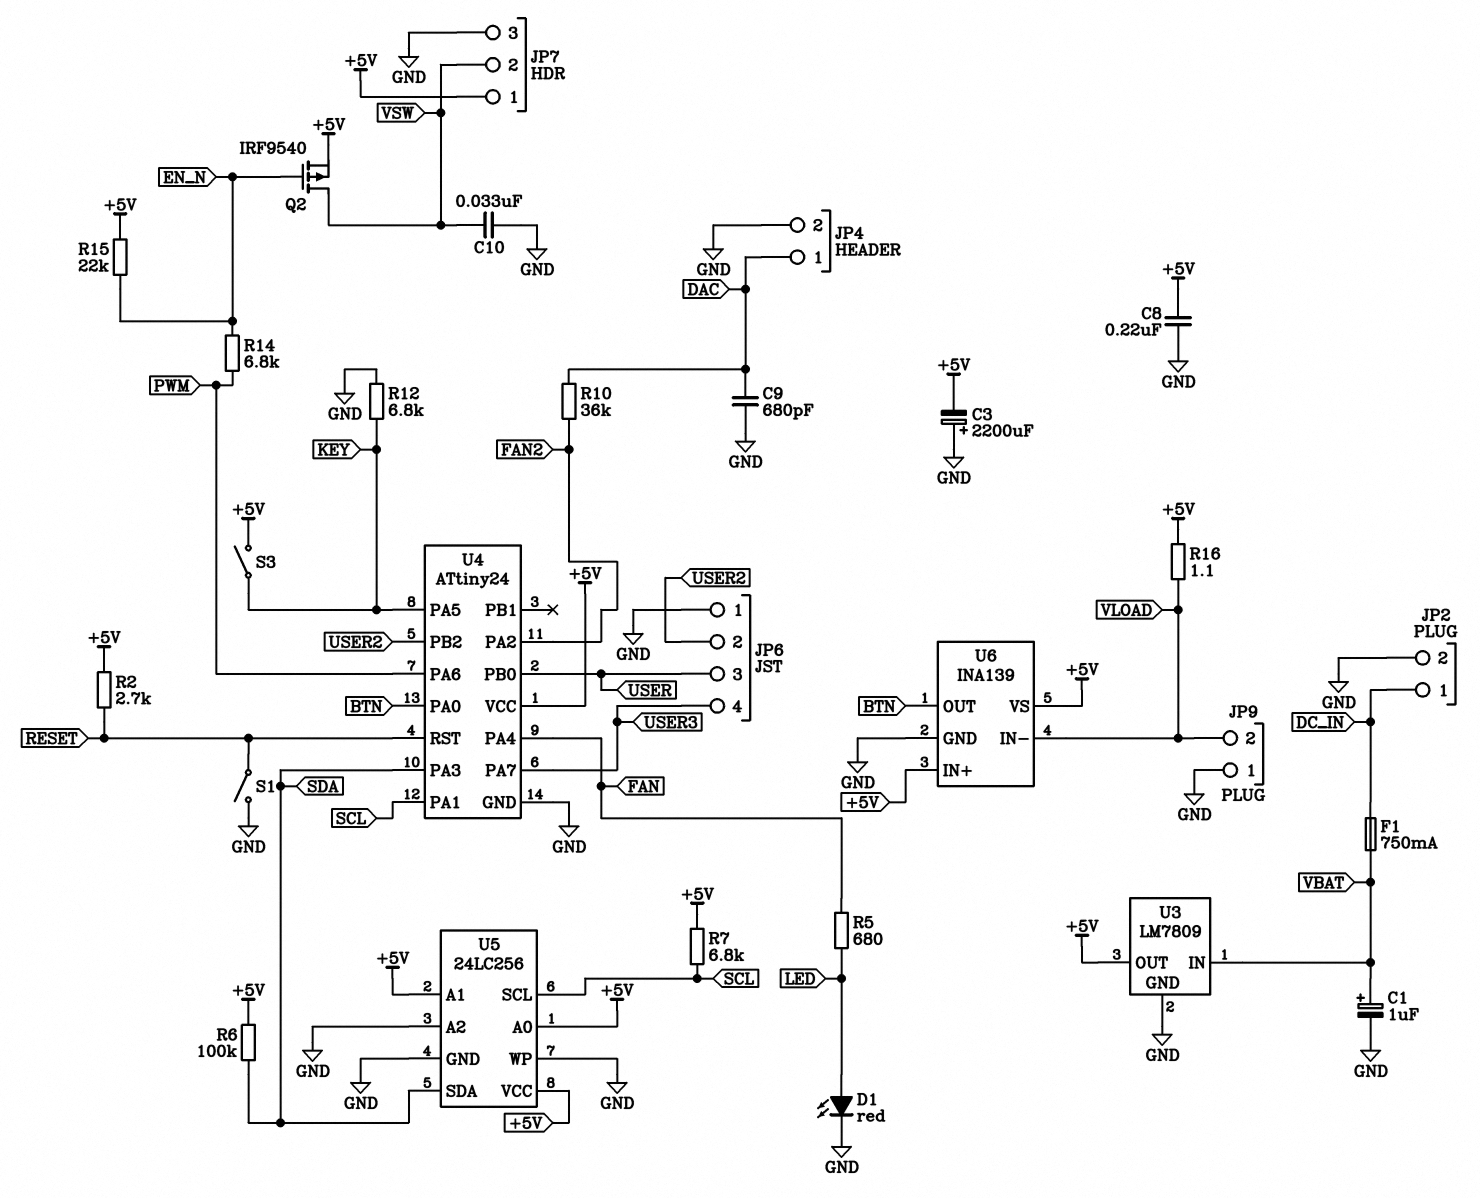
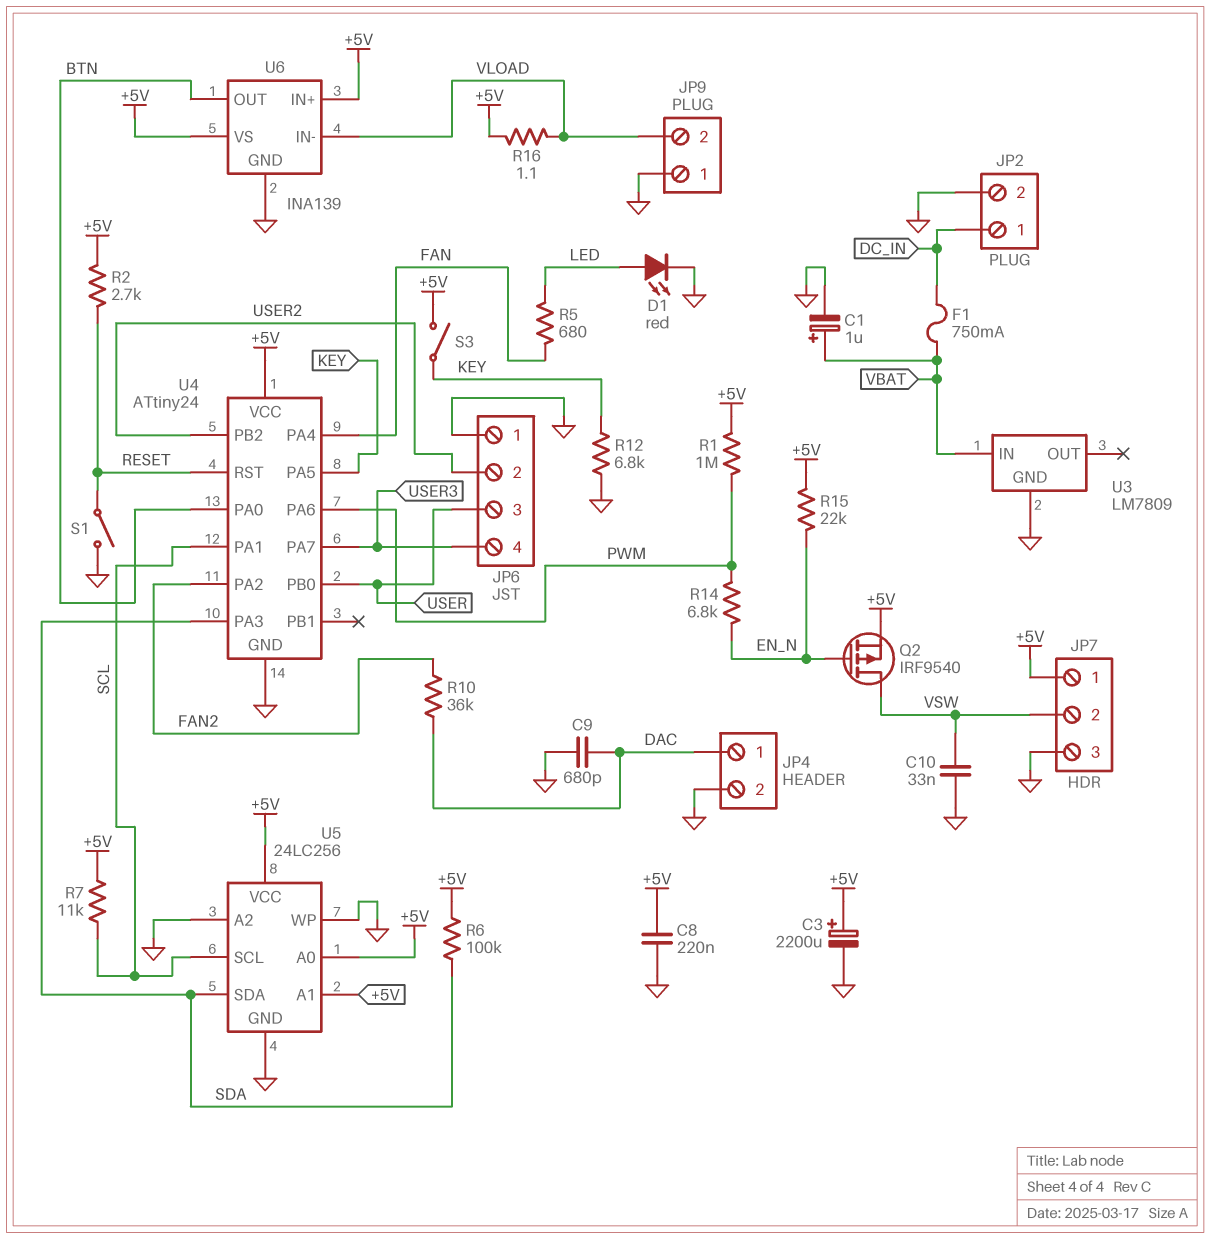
C3: 2200uF (plus GND, minus +5V) -> 2200uF (plus +5V, minus GND)
R1: none -> 1M (+5V, PWM)
R7: 6.8k (+5V, SCL) -> 11k (+5V, SCL)
U3 pin OUT: +5V -> none

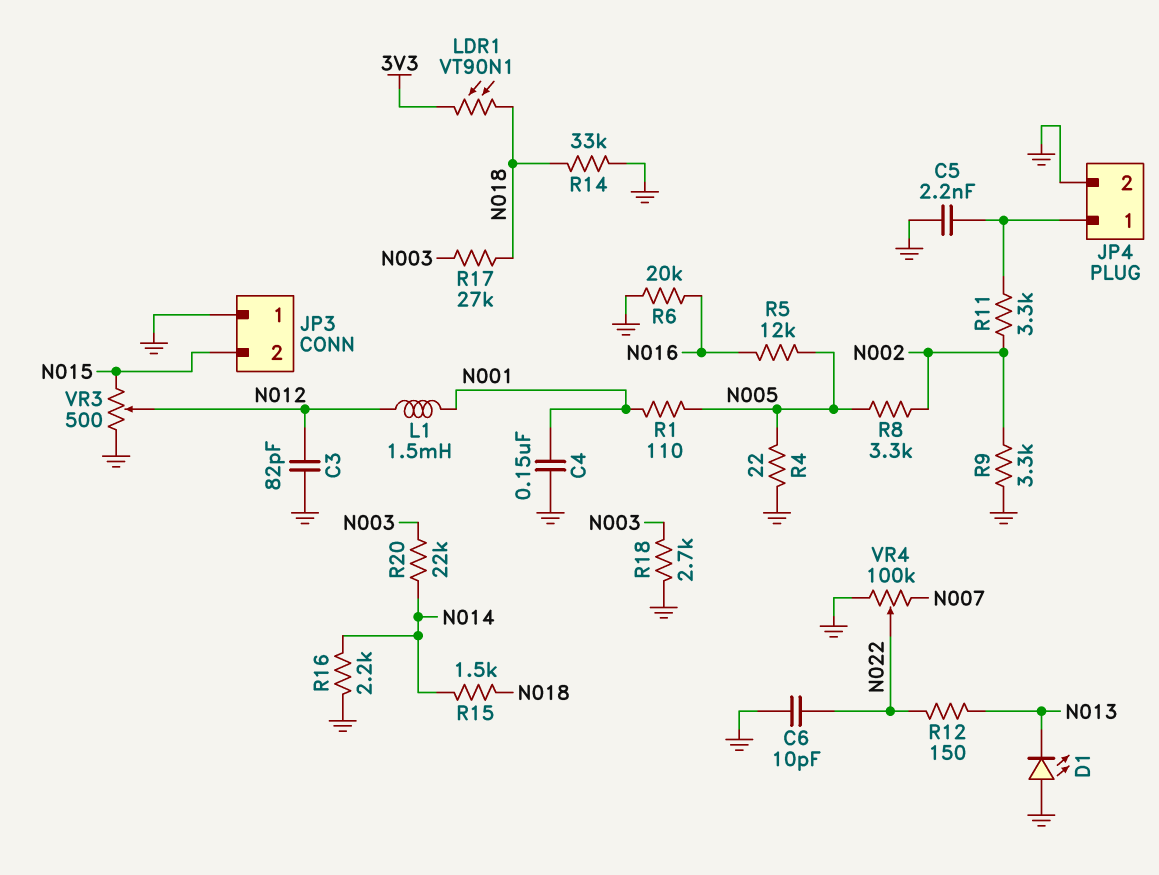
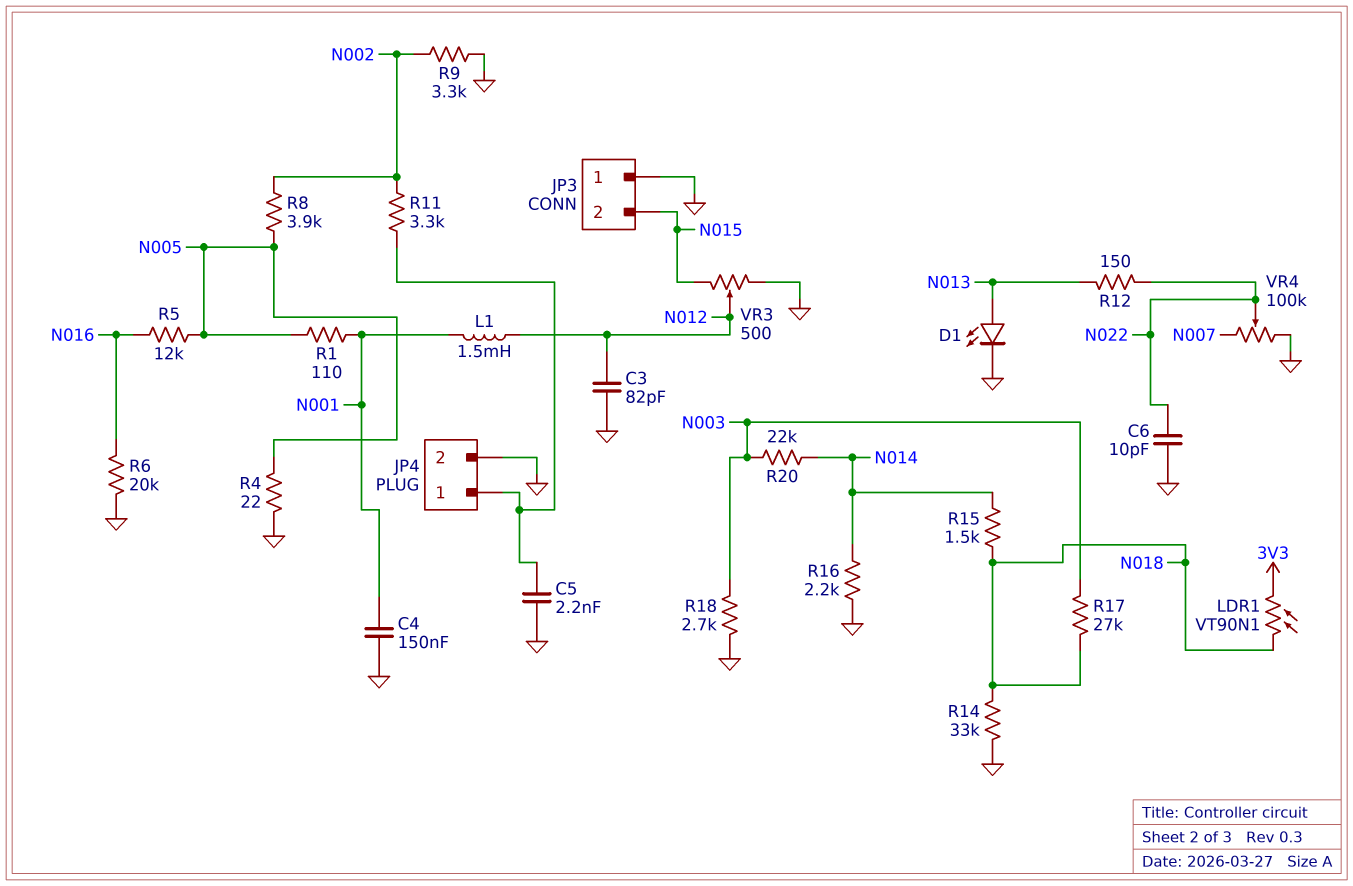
D1: LED (A GND, K N013) -> LED (A N013, K GND)
R8: 3.3k (N002, N005) -> 3.9k (N002, N005)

Exercise details:
Each entry above should be returned exactly as written, minus its pictures.

Problem solution:
C3: 2200uF (plus GND, minus +5V) -> 2200uF (plus +5V, minus GND)
R1: none -> 1M (+5V, PWM)
R7: 6.8k (+5V, SCL) -> 11k (+5V, SCL)
U3 pin OUT: +5V -> none

D1: LED (A GND, K N013) -> LED (A N013, K GND)
R8: 3.3k (N002, N005) -> 3.9k (N002, N005)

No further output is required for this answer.